Where the string "pink" shows up in a line of the records, copy that line.

**DATA SUPPLIED**

####################

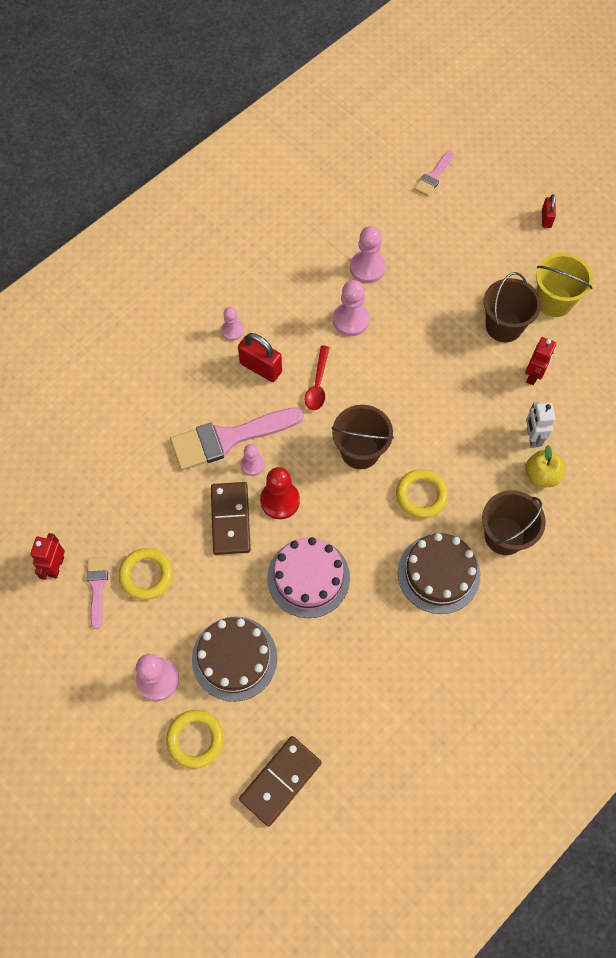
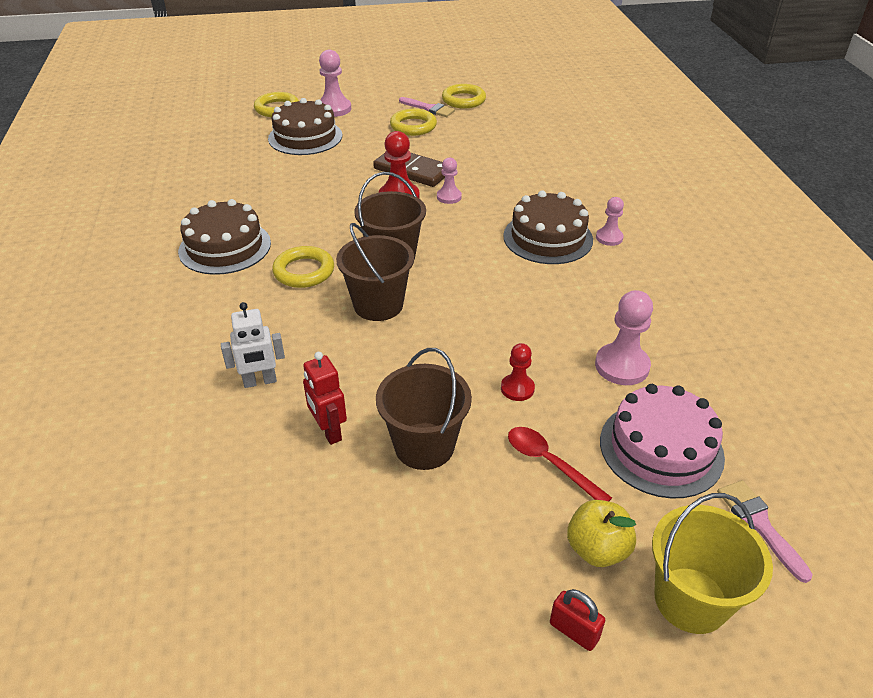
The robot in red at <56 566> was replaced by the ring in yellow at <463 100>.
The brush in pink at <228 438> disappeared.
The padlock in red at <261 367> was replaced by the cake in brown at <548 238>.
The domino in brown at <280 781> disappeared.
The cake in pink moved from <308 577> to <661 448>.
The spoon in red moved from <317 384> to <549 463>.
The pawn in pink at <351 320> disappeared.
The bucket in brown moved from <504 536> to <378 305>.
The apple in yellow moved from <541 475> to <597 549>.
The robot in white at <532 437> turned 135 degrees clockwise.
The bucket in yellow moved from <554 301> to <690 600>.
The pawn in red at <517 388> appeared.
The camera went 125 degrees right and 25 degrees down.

####################

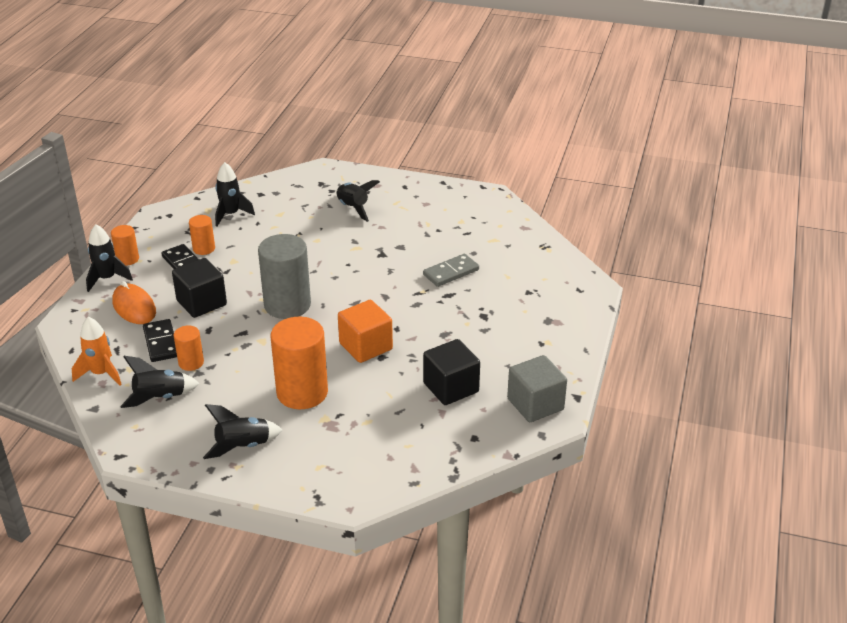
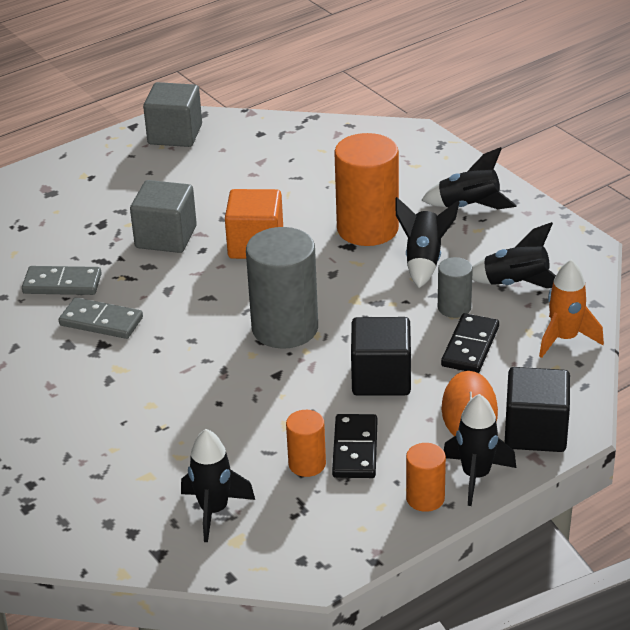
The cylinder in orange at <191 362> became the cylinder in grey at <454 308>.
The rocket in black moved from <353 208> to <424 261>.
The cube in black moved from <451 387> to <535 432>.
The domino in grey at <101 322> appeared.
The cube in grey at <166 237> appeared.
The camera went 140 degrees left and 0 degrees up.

####################

**RESULT OF THIS TASK**
The brush in pink at <228 438> disappeared.
The cake in pink moved from <308 577> to <661 448>.
The pawn in pink at <351 320> disappeared.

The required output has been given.